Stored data

——

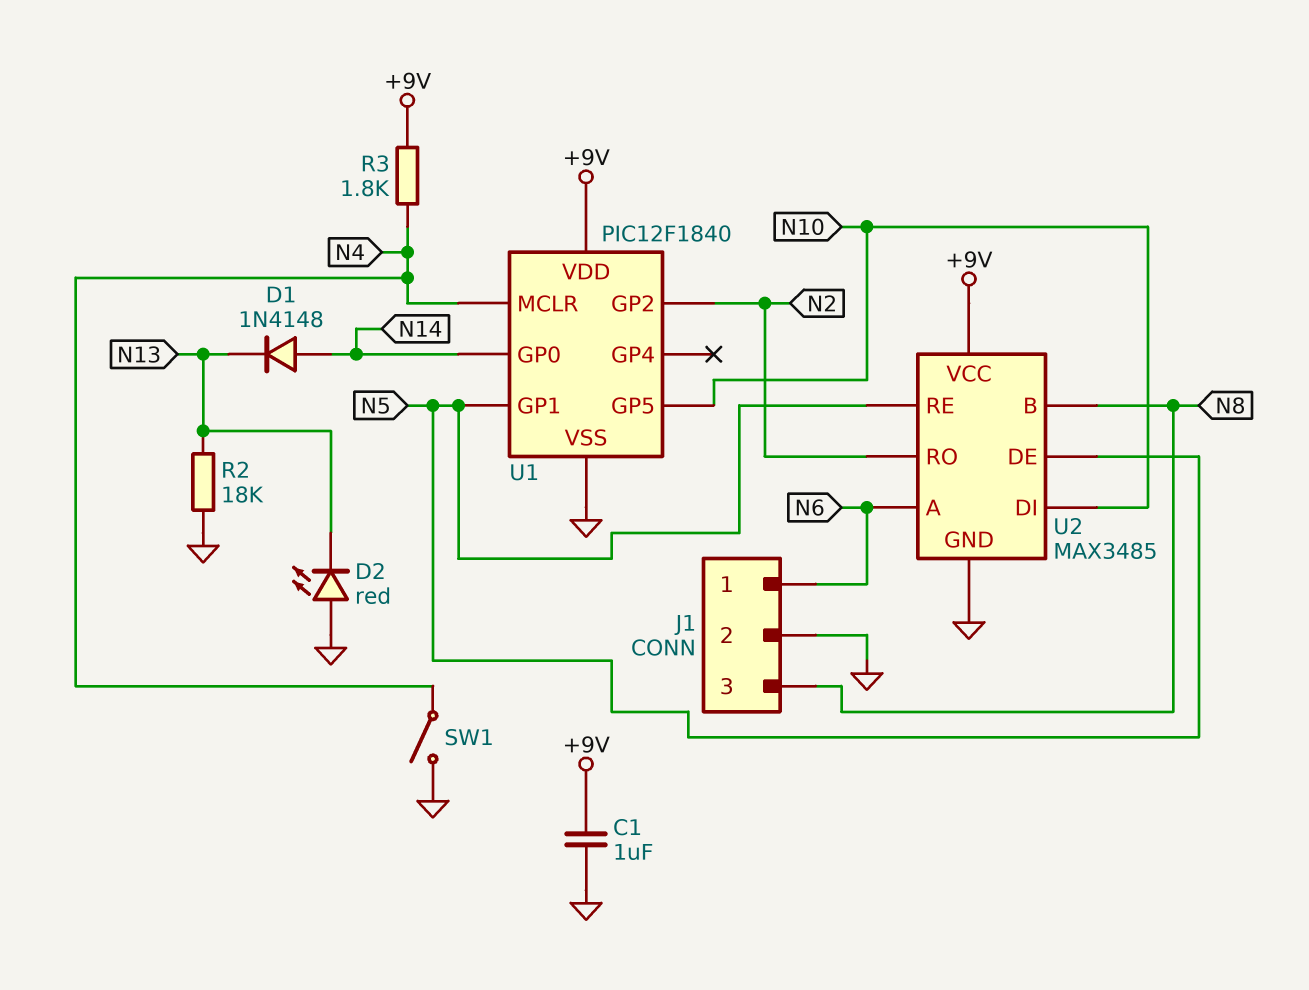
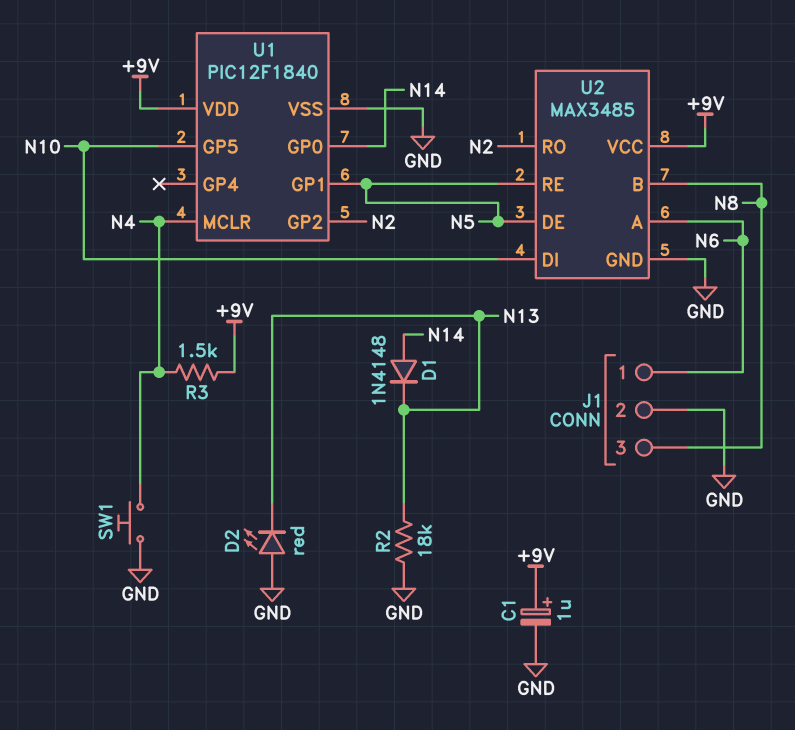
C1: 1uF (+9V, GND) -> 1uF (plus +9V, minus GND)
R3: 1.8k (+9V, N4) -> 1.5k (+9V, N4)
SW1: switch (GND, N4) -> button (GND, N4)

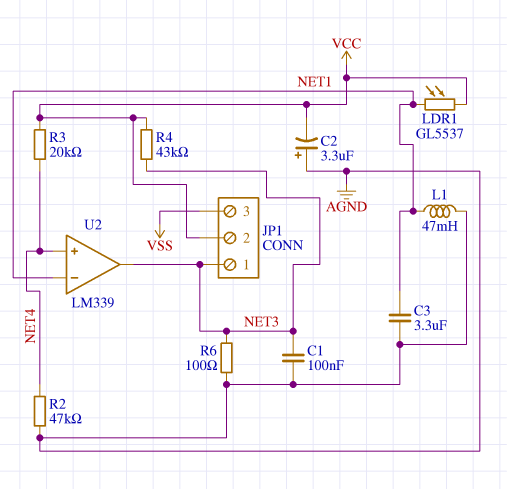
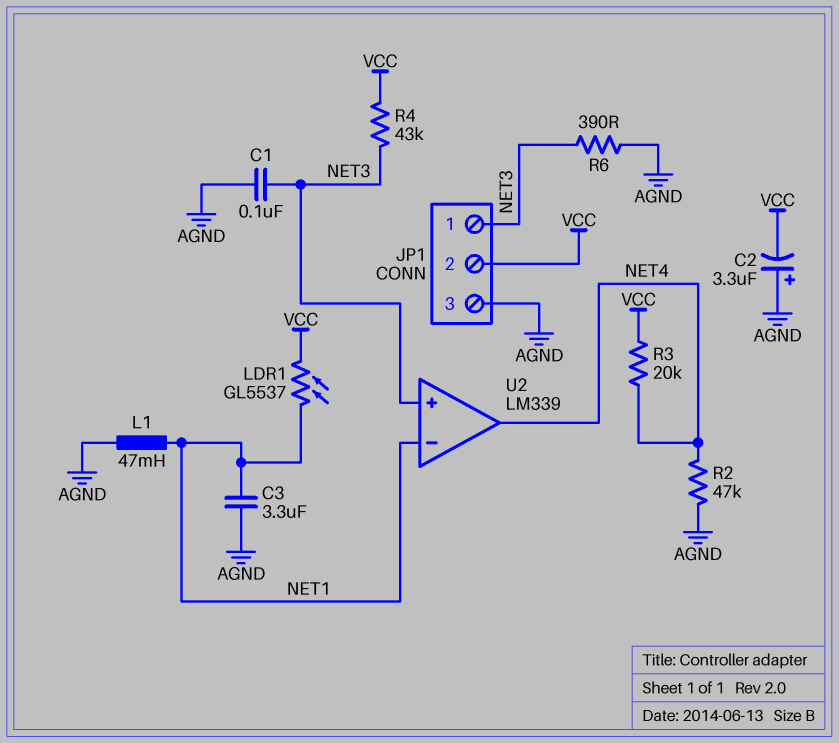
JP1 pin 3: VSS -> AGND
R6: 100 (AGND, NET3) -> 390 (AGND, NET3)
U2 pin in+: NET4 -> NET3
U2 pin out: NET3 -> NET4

——

● Your assignment: All that is needed is the line containing "JP1 pin 3: VSS -> AGND" and each line after it to the end of the data above, set down exactly.

● Exercise solution:
JP1 pin 3: VSS -> AGND
R6: 100 (AGND, NET3) -> 390 (AGND, NET3)
U2 pin in+: NET4 -> NET3
U2 pin out: NET3 -> NET4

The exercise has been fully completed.